[EXTRACTED ENTRIES]
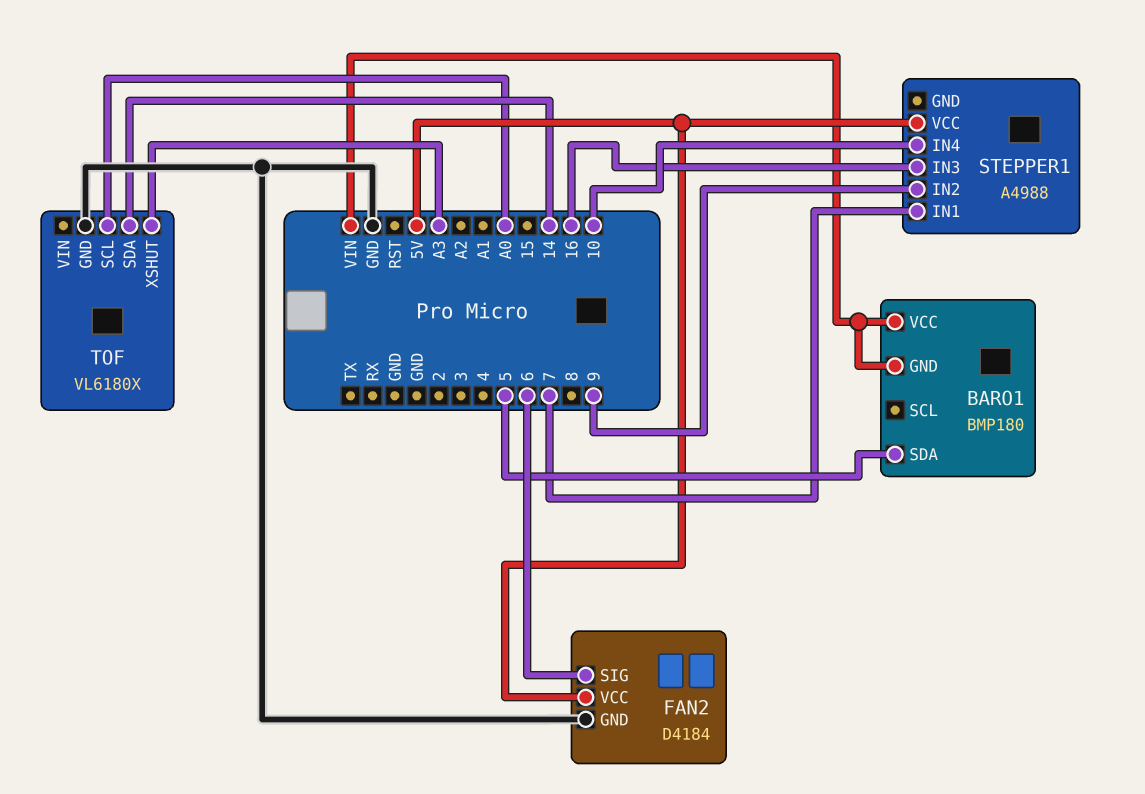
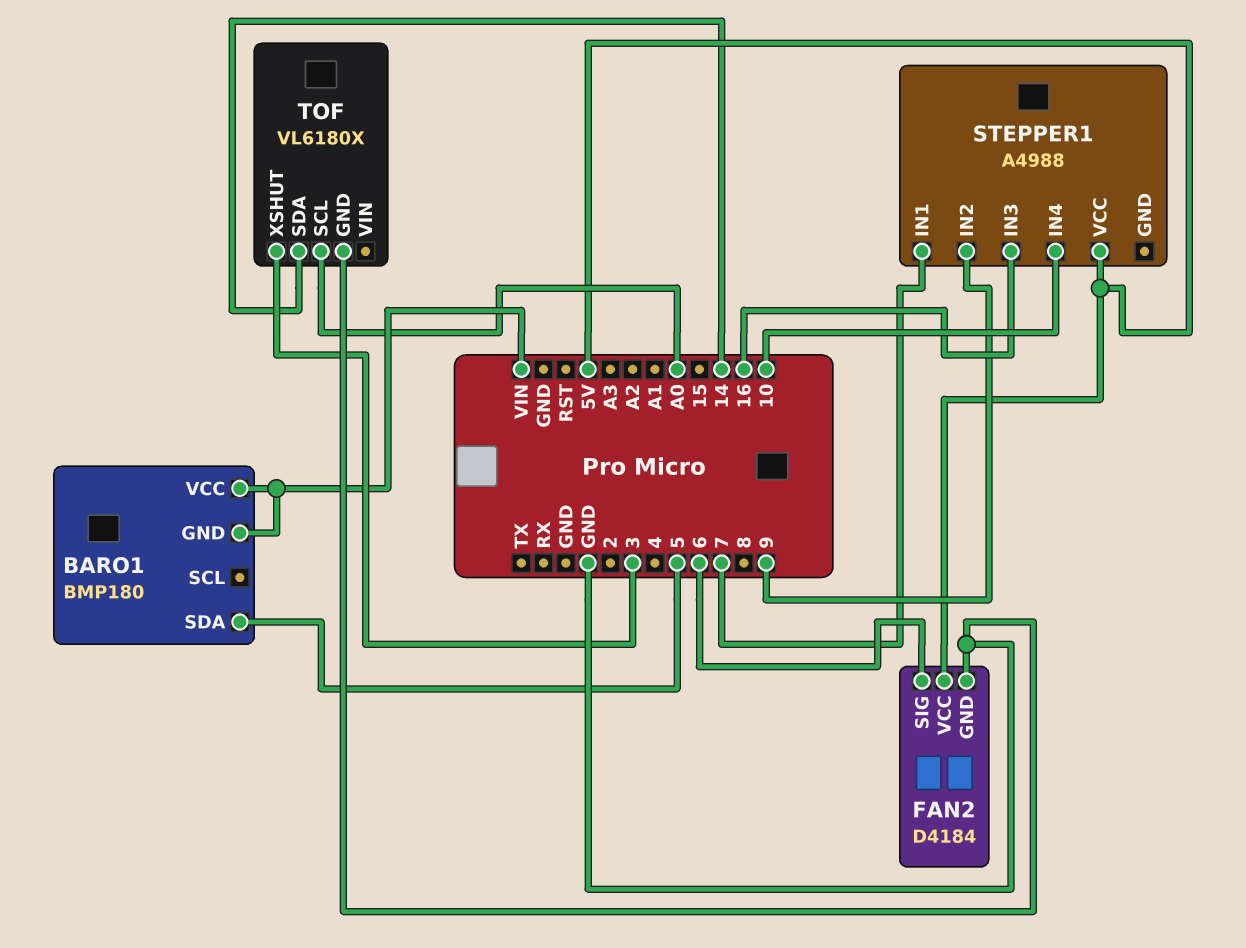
TOF pin XSHUT: A3 -> 3

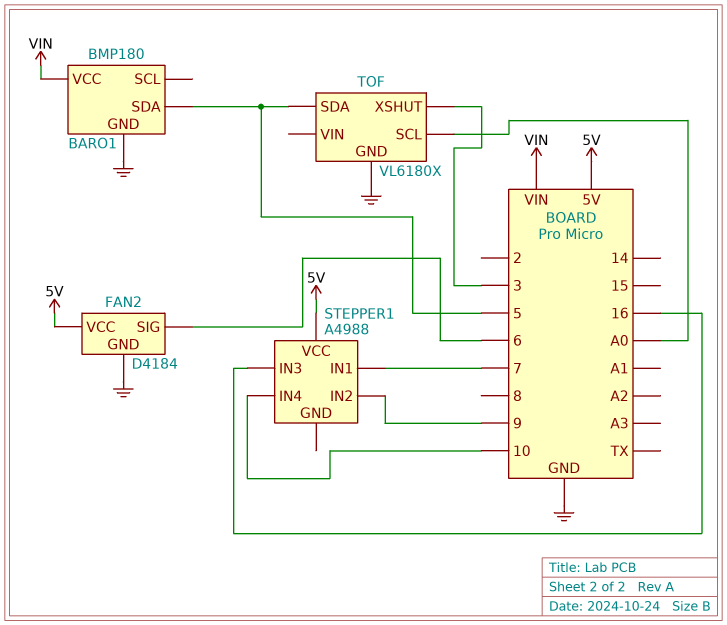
BARO1 pin GND: VIN -> GND
TOF pin SDA: 14 -> 5

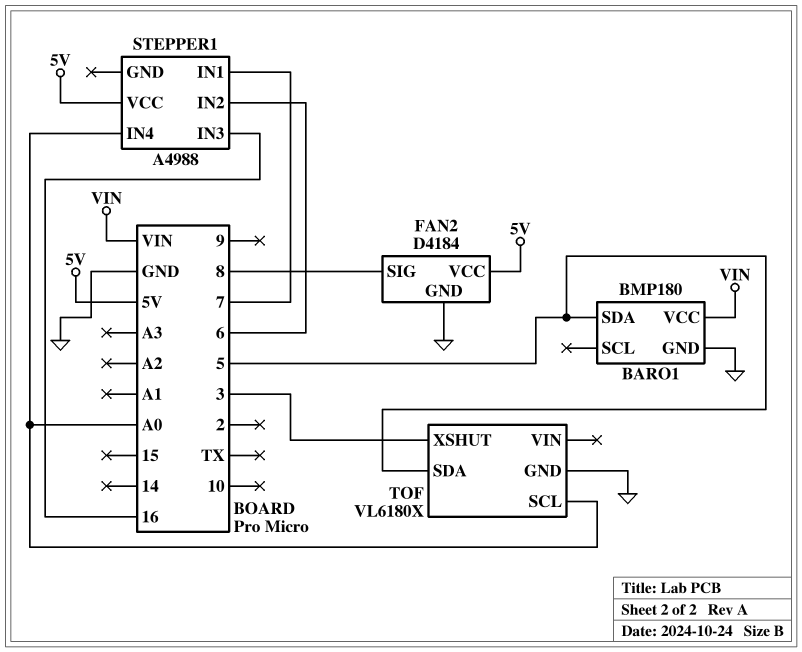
FAN2 pin SIG: 6 -> 8
STEPPER1 pin IN2: 9 -> 6
STEPPER1 pin IN4: 10 -> A0

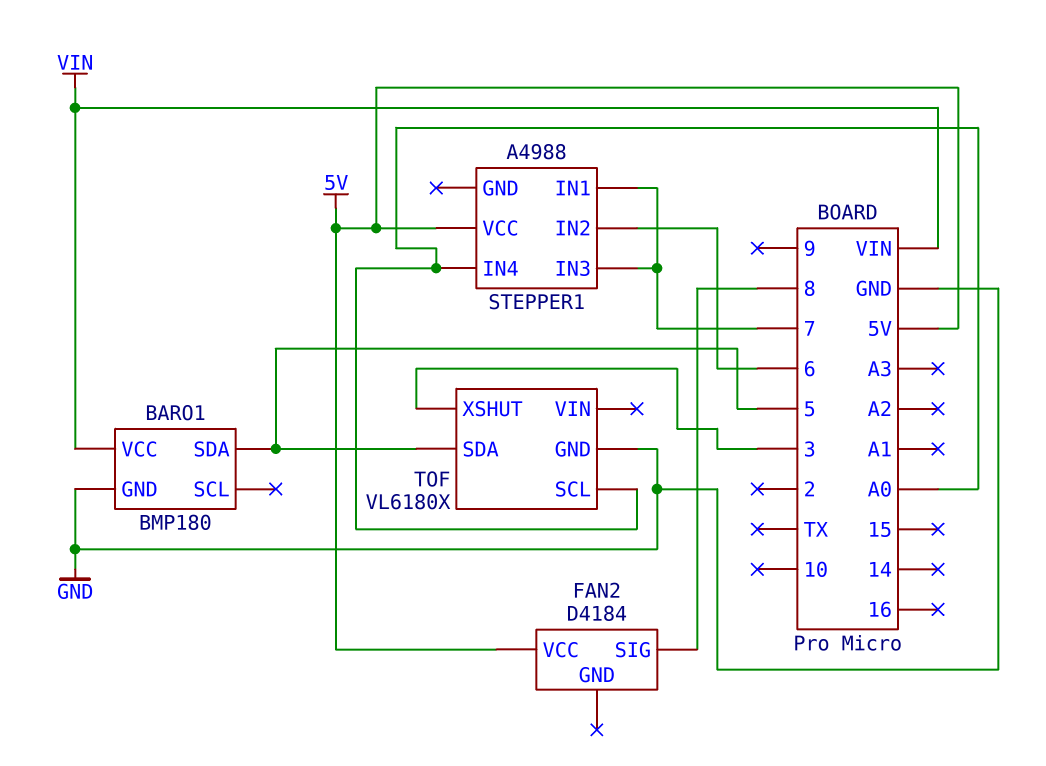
FAN2 pin GND: GND -> none
STEPPER1 pin IN3: 16 -> 7

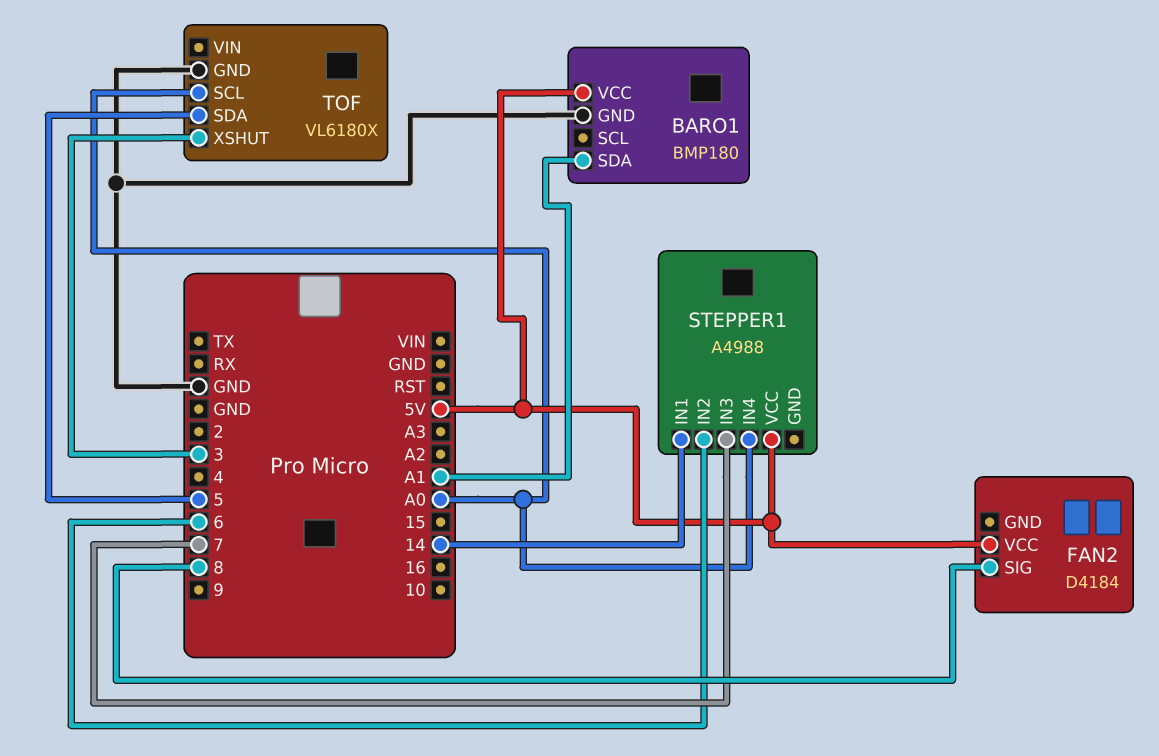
BARO1 pin SDA: 5 -> A1
BARO1 pin VCC: VIN -> 5V
STEPPER1 pin IN1: 7 -> 14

[REQUIRED ACTION] Omit the pictures. Write out exactly the lines from the one containing "STEPPER1 pin IN4: 10 -> A0" through the last line of the entries, both of them included.

[ANSWER BOX]
STEPPER1 pin IN4: 10 -> A0

FAN2 pin GND: GND -> none
STEPPER1 pin IN3: 16 -> 7

BARO1 pin SDA: 5 -> A1
BARO1 pin VCC: VIN -> 5V
STEPPER1 pin IN1: 7 -> 14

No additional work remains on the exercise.